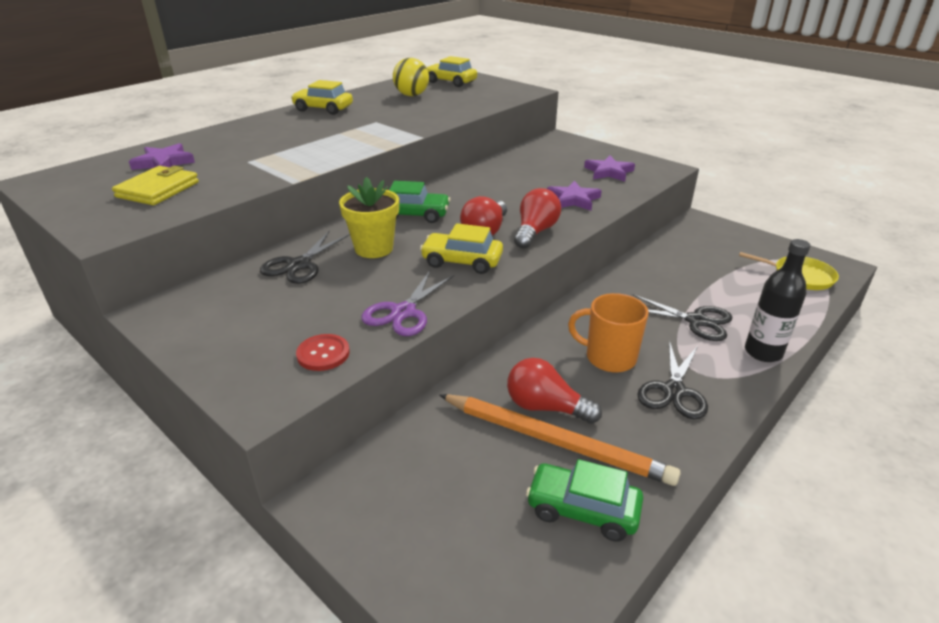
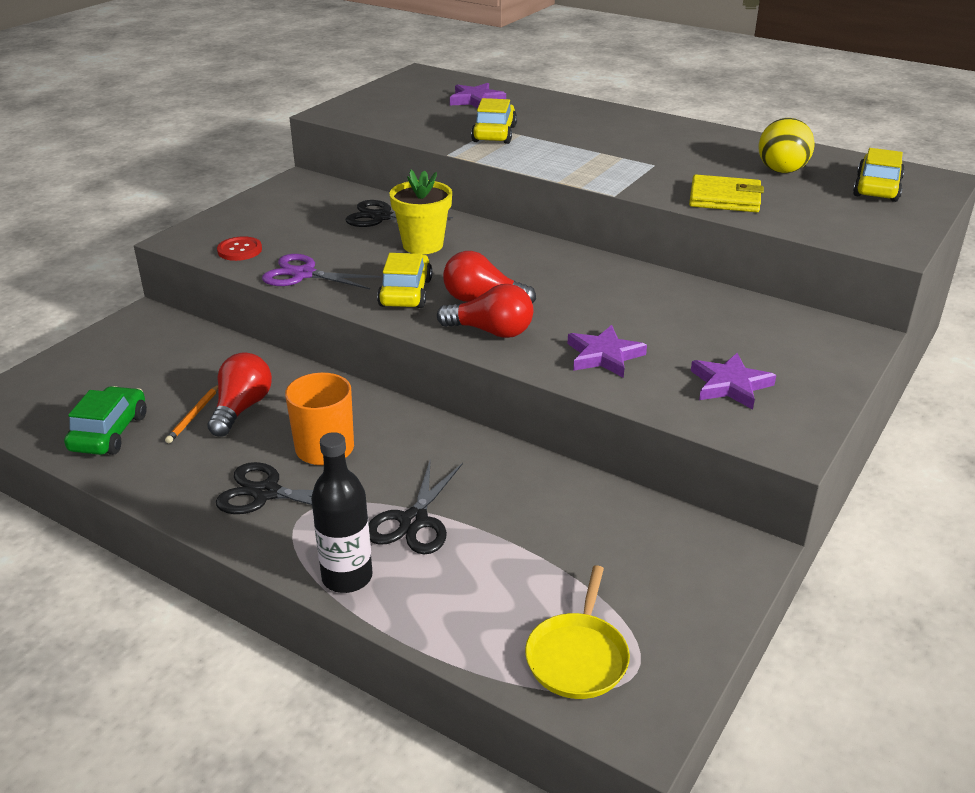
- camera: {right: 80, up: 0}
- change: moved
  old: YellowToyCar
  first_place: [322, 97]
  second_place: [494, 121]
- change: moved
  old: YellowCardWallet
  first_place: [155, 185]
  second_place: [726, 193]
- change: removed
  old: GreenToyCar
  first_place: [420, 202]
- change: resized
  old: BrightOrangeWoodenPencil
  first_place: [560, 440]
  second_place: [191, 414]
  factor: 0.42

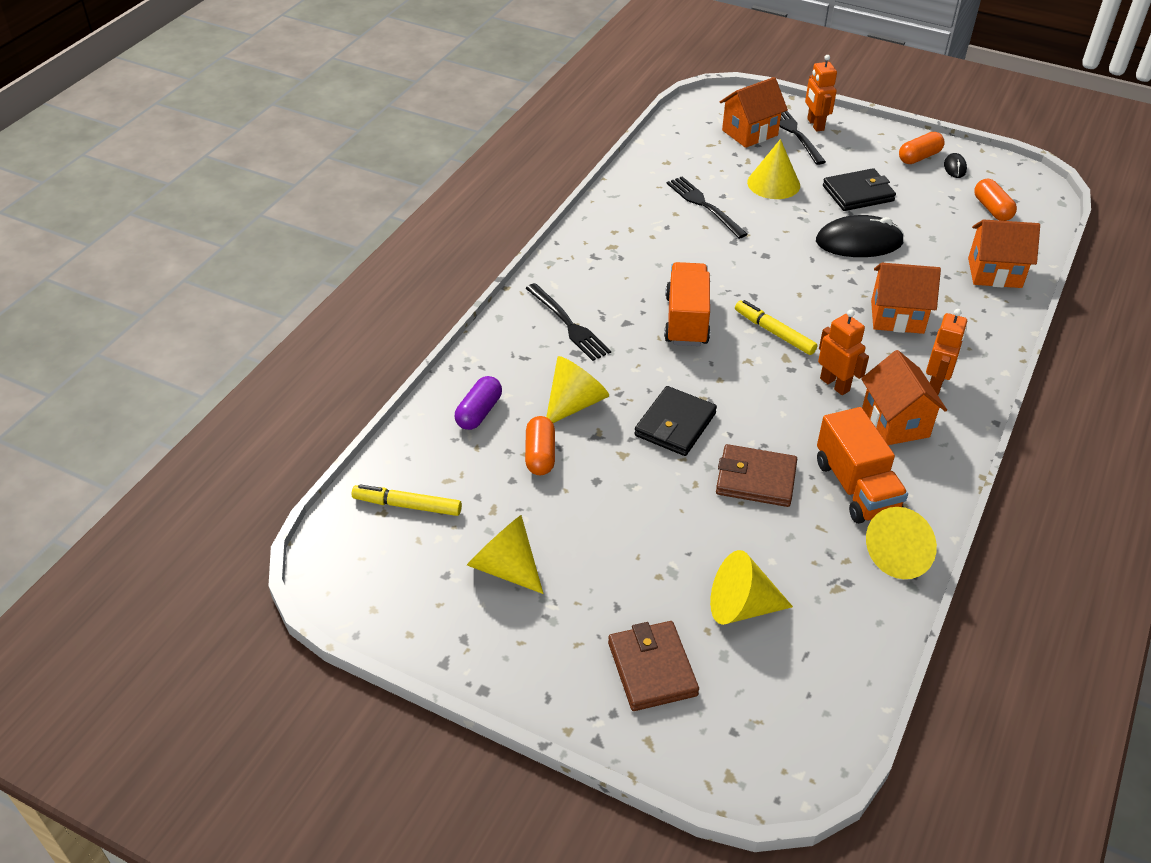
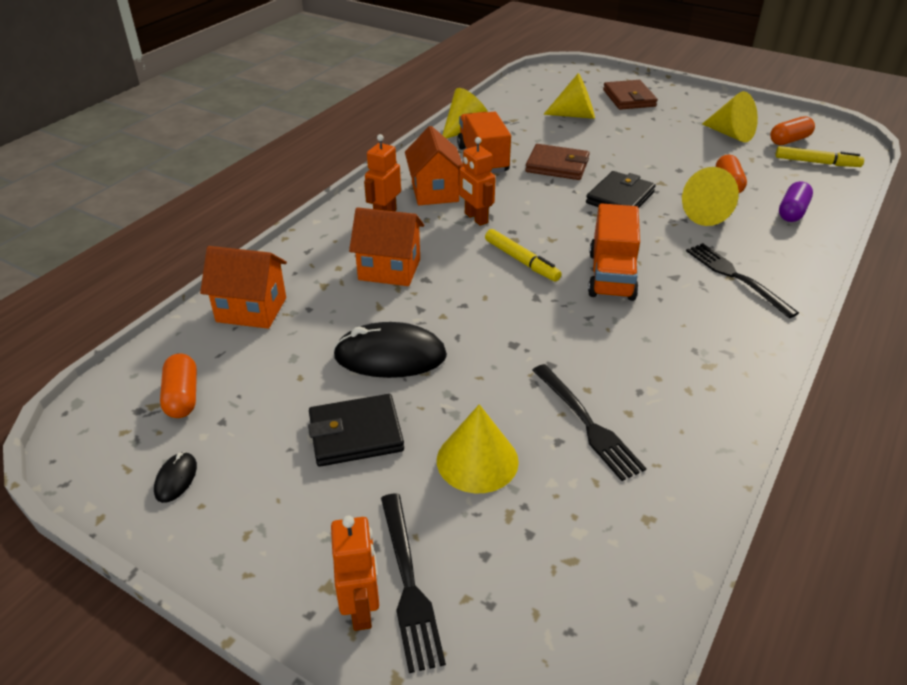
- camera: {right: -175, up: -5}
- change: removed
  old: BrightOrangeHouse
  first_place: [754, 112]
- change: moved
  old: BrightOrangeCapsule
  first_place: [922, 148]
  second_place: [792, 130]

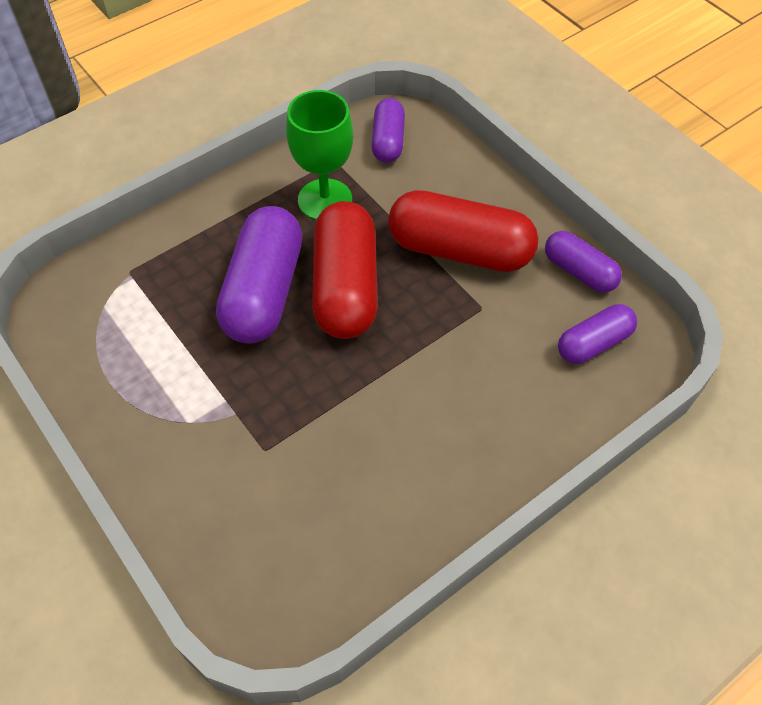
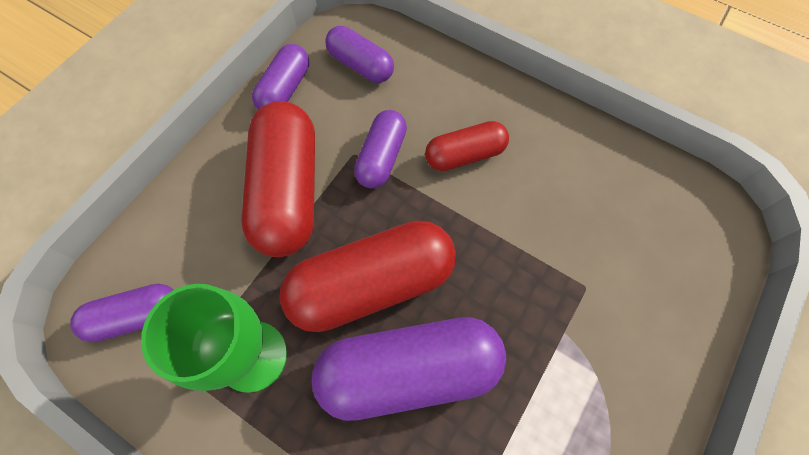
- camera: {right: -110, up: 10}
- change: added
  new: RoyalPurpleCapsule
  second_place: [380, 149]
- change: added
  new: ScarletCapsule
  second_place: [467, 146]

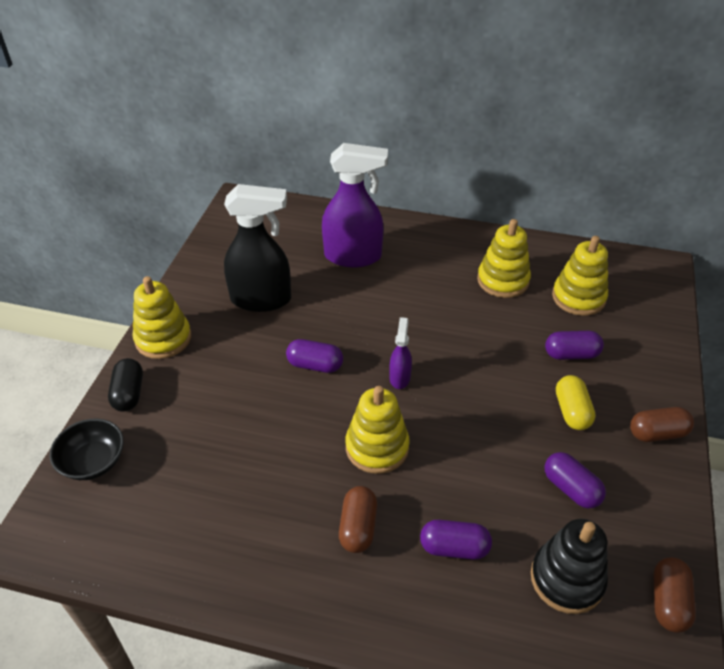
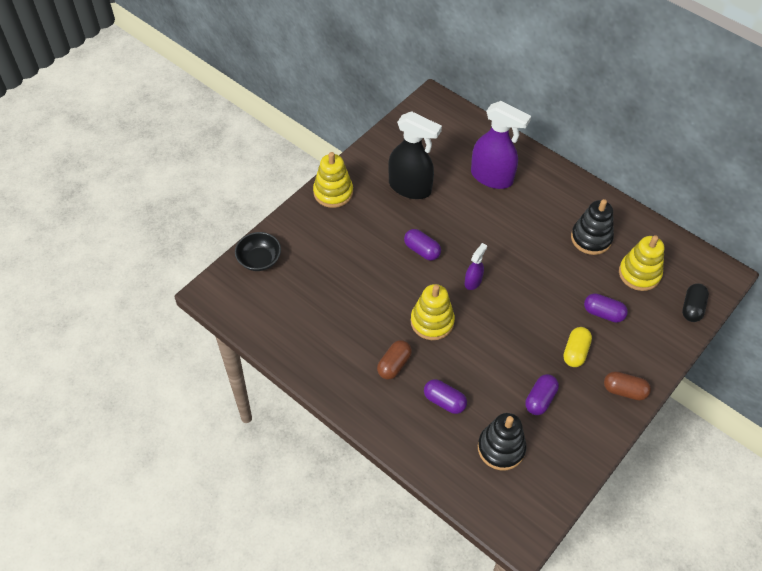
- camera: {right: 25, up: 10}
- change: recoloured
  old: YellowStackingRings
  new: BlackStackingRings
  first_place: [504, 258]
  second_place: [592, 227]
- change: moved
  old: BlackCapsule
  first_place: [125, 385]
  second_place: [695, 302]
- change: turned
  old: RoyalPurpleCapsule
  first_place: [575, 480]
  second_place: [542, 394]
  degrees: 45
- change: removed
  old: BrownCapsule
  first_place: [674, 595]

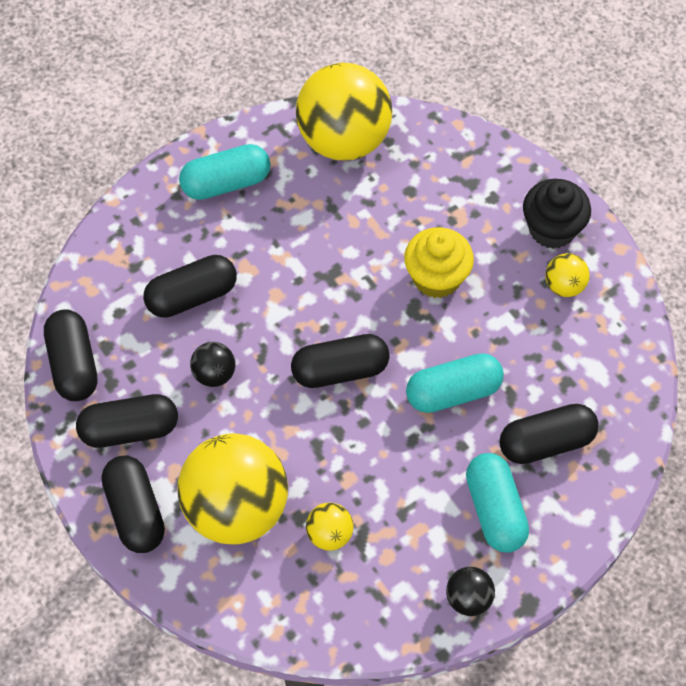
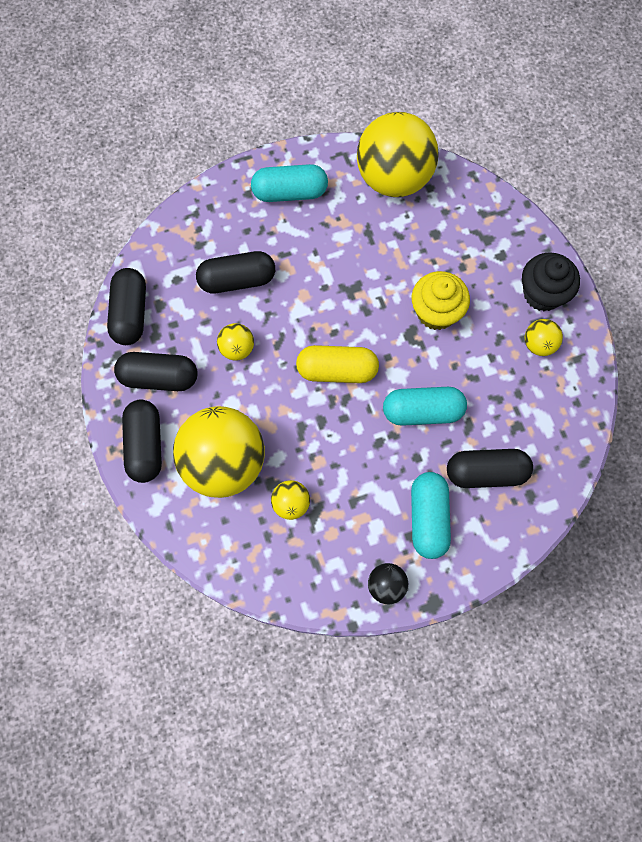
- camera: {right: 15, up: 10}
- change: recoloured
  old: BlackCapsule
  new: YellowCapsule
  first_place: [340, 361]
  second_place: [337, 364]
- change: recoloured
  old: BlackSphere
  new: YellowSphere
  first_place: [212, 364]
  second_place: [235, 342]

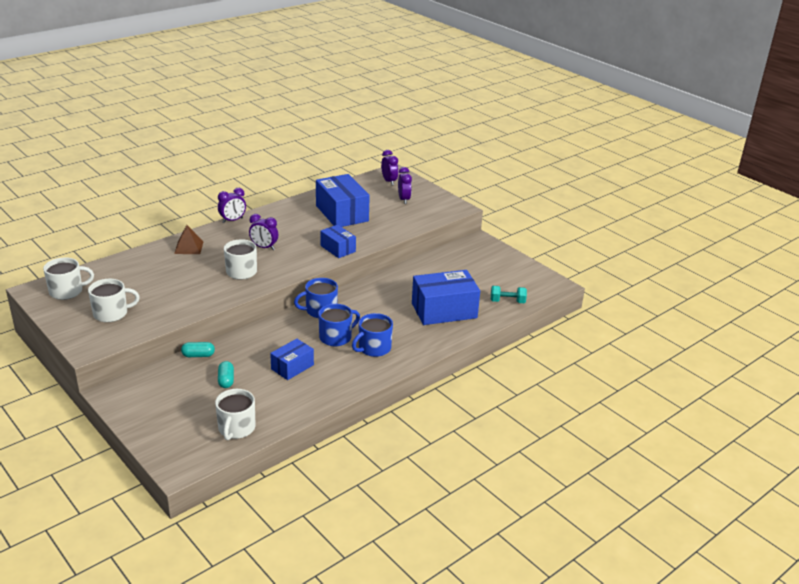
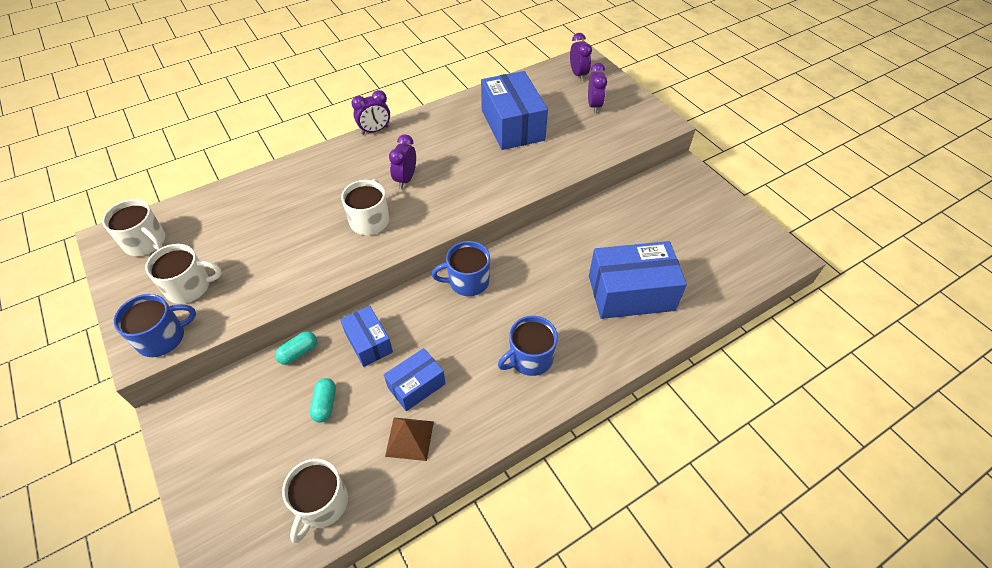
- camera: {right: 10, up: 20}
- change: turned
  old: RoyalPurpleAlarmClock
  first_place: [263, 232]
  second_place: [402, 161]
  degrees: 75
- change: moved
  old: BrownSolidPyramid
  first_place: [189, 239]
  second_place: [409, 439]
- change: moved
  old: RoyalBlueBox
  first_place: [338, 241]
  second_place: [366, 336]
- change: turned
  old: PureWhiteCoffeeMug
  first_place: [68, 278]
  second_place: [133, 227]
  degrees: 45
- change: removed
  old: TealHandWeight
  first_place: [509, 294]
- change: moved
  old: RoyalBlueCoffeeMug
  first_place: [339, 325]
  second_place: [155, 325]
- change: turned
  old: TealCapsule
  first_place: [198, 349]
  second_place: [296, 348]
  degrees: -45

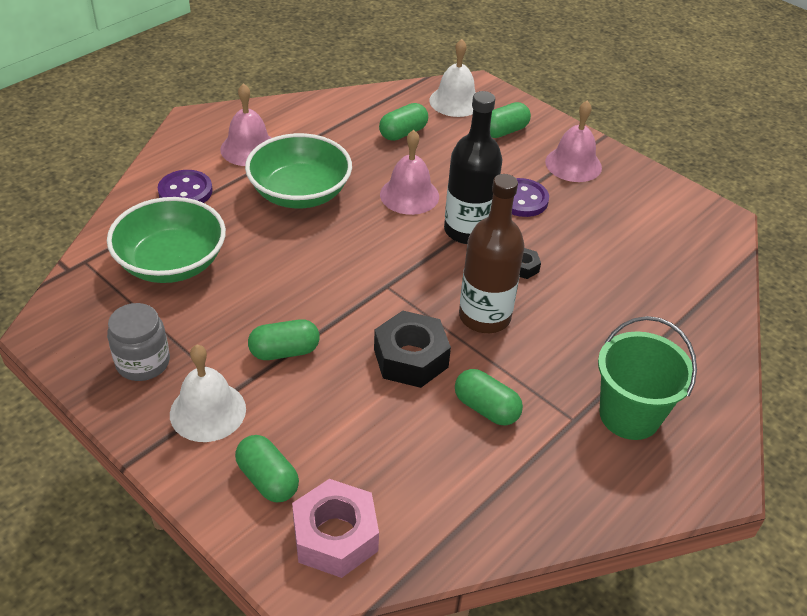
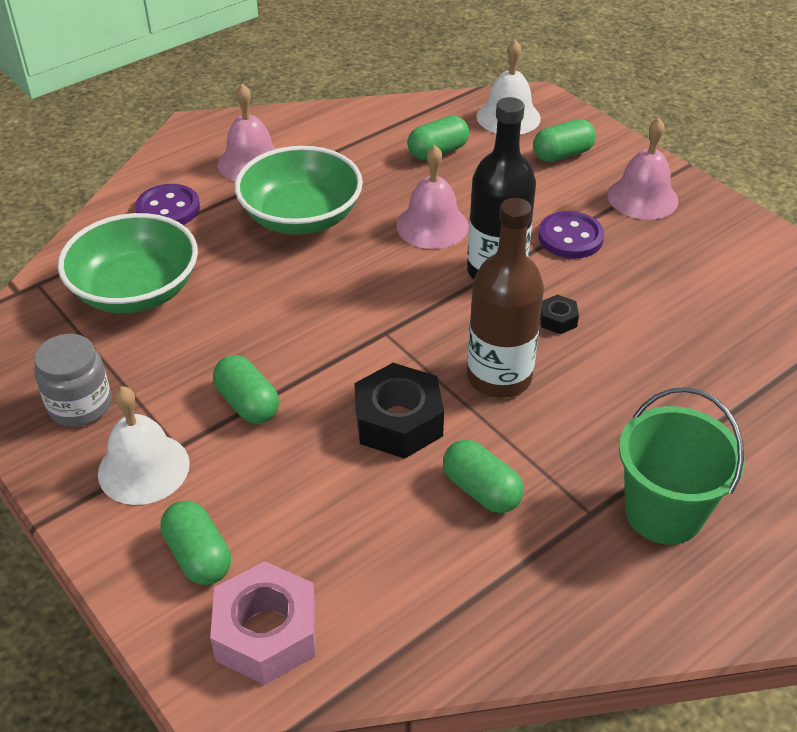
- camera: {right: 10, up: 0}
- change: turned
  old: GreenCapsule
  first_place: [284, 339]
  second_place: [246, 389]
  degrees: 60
* * *
Exactly as they appear above, write out all the entries, without pictures.

OUTPUT FOR THIS EXERCISE:
- camera: {right: 80, up: 0}
- change: moved
  old: YellowToyCar
  first_place: [322, 97]
  second_place: [494, 121]
- change: moved
  old: YellowCardWallet
  first_place: [155, 185]
  second_place: [726, 193]
- change: removed
  old: GreenToyCar
  first_place: [420, 202]
- change: resized
  old: BrightOrangeWoodenPencil
  first_place: [560, 440]
  second_place: [191, 414]
  factor: 0.42

- camera: {right: -175, up: -5}
- change: removed
  old: BrightOrangeHouse
  first_place: [754, 112]
- change: moved
  old: BrightOrangeCapsule
  first_place: [922, 148]
  second_place: [792, 130]

- camera: {right: -110, up: 10}
- change: added
  new: RoyalPurpleCapsule
  second_place: [380, 149]
- change: added
  new: ScarletCapsule
  second_place: [467, 146]

- camera: {right: 25, up: 10}
- change: recoloured
  old: YellowStackingRings
  new: BlackStackingRings
  first_place: [504, 258]
  second_place: [592, 227]
- change: moved
  old: BlackCapsule
  first_place: [125, 385]
  second_place: [695, 302]
- change: turned
  old: RoyalPurpleCapsule
  first_place: [575, 480]
  second_place: [542, 394]
  degrees: 45
- change: removed
  old: BrownCapsule
  first_place: [674, 595]

- camera: {right: 15, up: 10}
- change: recoloured
  old: BlackCapsule
  new: YellowCapsule
  first_place: [340, 361]
  second_place: [337, 364]
- change: recoloured
  old: BlackSphere
  new: YellowSphere
  first_place: [212, 364]
  second_place: [235, 342]

- camera: {right: 10, up: 20}
- change: turned
  old: RoyalPurpleAlarmClock
  first_place: [263, 232]
  second_place: [402, 161]
  degrees: 75
- change: moved
  old: BrownSolidPyramid
  first_place: [189, 239]
  second_place: [409, 439]
- change: moved
  old: RoyalBlueBox
  first_place: [338, 241]
  second_place: [366, 336]
- change: turned
  old: PureWhiteCoffeeMug
  first_place: [68, 278]
  second_place: [133, 227]
  degrees: 45
- change: removed
  old: TealHandWeight
  first_place: [509, 294]
- change: moved
  old: RoyalBlueCoffeeMug
  first_place: [339, 325]
  second_place: [155, 325]
- change: turned
  old: TealCapsule
  first_place: [198, 349]
  second_place: [296, 348]
  degrees: -45

- camera: {right: 10, up: 0}
- change: turned
  old: GreenCapsule
  first_place: [284, 339]
  second_place: [246, 389]
  degrees: 60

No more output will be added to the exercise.